What to work on
Return the listing in full and exactly, but without a single picture.

The data
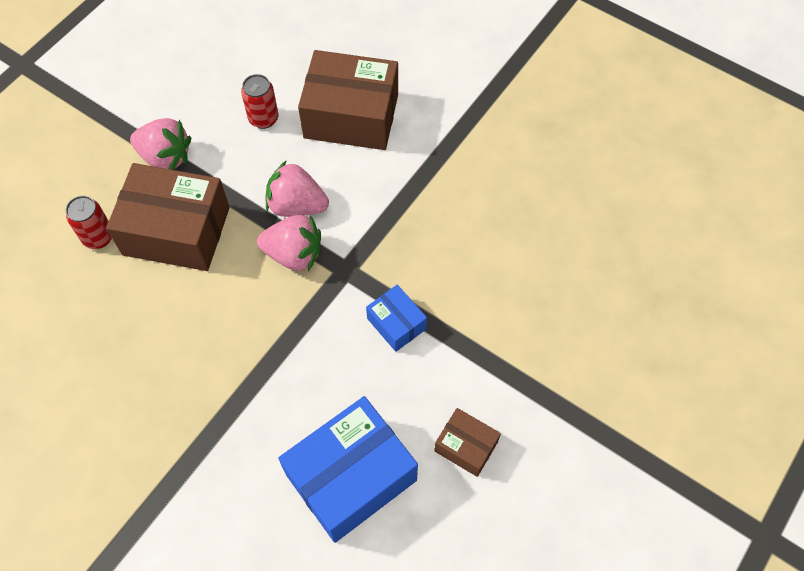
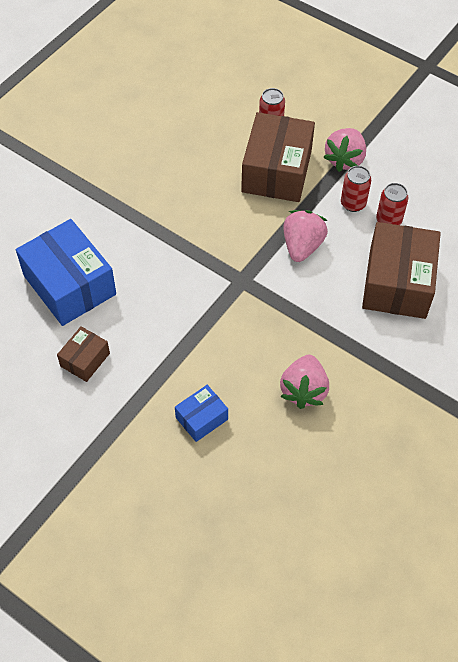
camera: 90 degrees right, 5 degrees down
pink strawberry [257,215,321,271] -> pink strawberry moved to [280,355,329,409]
blue box [366,285,427,352] -> blue box moved to [175,385,228,442]
none -> red can [341,166,371,212]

Output for this exercise
camera: 90 degrees right, 5 degrees down
pink strawberry [257,215,321,271] -> pink strawberry moved to [280,355,329,409]
blue box [366,285,427,352] -> blue box moved to [175,385,228,442]
none -> red can [341,166,371,212]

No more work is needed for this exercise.